_Work order_
Among the lines of data below, reproduce only those from the one with "R14: 130k (GND, VOL) -> 27k (GND, VOL)" through the one with "IC27: NOT 74LS04", exactly as they stand, both ends included.

=== Section Start ===

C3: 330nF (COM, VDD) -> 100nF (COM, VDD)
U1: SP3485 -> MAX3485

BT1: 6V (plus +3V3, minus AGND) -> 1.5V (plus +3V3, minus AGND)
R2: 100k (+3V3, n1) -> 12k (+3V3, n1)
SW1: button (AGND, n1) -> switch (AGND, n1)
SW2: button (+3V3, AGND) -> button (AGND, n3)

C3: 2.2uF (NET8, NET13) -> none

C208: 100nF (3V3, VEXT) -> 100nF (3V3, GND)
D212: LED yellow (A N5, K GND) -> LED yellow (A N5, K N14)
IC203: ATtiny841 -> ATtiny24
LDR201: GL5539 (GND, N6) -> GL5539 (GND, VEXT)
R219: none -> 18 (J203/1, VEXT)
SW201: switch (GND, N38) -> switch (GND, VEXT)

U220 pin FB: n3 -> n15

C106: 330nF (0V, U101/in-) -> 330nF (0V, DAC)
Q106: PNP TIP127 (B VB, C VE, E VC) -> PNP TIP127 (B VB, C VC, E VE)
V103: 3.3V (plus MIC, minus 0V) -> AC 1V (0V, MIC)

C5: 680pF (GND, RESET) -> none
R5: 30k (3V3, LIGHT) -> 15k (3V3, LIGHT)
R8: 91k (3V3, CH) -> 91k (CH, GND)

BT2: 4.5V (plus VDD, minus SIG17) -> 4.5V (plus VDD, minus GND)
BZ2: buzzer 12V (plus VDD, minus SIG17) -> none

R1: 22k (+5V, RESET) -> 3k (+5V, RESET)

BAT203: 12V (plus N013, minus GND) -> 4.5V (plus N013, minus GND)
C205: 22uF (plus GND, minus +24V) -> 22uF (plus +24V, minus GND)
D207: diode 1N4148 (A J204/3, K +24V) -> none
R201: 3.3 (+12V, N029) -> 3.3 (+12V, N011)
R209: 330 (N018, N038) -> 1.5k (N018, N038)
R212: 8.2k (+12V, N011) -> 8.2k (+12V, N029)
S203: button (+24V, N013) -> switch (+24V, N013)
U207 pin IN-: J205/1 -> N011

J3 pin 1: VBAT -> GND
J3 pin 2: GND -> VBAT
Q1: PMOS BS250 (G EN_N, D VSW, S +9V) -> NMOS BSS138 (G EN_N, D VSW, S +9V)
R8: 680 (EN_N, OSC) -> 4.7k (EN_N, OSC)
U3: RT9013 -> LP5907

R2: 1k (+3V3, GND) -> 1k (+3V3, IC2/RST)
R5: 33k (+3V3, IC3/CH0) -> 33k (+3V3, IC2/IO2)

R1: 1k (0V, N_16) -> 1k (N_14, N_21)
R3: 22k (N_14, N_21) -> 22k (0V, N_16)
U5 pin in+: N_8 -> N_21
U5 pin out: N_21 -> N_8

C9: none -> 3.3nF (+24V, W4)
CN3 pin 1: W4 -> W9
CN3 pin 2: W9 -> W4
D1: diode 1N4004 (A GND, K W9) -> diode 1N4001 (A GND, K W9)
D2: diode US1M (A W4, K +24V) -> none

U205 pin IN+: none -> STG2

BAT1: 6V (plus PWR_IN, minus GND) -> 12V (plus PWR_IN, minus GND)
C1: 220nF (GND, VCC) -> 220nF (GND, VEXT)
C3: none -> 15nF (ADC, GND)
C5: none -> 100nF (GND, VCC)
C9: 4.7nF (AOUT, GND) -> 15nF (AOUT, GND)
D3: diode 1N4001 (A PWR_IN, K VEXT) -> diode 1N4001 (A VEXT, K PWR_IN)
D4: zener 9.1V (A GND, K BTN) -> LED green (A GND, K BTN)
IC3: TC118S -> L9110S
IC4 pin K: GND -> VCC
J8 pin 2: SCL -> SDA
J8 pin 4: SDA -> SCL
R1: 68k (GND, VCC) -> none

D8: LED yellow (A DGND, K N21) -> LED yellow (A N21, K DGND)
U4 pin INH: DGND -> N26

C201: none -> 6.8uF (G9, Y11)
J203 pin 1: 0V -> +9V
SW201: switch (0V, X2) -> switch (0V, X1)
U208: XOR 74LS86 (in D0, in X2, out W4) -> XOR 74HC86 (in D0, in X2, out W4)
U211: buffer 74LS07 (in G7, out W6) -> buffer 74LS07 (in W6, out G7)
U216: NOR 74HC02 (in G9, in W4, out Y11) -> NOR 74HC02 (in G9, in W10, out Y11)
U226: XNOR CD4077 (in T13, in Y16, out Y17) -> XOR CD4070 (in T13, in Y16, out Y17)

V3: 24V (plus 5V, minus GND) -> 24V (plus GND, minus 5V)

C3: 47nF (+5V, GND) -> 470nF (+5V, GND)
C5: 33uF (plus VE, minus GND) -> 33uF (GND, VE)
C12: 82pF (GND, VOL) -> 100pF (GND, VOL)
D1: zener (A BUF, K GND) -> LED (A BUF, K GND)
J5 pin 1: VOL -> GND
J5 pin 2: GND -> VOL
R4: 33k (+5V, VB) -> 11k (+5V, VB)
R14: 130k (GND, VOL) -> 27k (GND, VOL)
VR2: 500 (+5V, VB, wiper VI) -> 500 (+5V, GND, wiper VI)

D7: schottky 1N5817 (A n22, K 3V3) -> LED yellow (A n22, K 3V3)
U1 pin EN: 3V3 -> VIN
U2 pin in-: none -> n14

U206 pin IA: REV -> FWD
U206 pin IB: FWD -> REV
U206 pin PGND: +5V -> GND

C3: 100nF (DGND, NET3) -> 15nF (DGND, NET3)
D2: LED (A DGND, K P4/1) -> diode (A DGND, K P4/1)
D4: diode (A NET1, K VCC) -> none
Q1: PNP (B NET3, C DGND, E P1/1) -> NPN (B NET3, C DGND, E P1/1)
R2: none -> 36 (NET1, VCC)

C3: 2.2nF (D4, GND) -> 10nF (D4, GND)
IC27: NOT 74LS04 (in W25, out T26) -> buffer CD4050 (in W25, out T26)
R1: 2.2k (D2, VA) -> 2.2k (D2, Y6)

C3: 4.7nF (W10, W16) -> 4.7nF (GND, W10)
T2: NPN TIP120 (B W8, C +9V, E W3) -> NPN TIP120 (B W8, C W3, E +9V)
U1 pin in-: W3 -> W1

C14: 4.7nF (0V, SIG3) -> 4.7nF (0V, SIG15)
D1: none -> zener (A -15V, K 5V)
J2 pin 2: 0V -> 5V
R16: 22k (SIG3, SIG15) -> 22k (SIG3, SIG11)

=== Section End ===

_Written response_
R14: 130k (GND, VOL) -> 27k (GND, VOL)
VR2: 500 (+5V, VB, wiper VI) -> 500 (+5V, GND, wiper VI)

D7: schottky 1N5817 (A n22, K 3V3) -> LED yellow (A n22, K 3V3)
U1 pin EN: 3V3 -> VIN
U2 pin in-: none -> n14

U206 pin IA: REV -> FWD
U206 pin IB: FWD -> REV
U206 pin PGND: +5V -> GND

C3: 100nF (DGND, NET3) -> 15nF (DGND, NET3)
D2: LED (A DGND, K P4/1) -> diode (A DGND, K P4/1)
D4: diode (A NET1, K VCC) -> none
Q1: PNP (B NET3, C DGND, E P1/1) -> NPN (B NET3, C DGND, E P1/1)
R2: none -> 36 (NET1, VCC)

C3: 2.2nF (D4, GND) -> 10nF (D4, GND)
IC27: NOT 74LS04 (in W25, out T26) -> buffer CD4050 (in W25, out T26)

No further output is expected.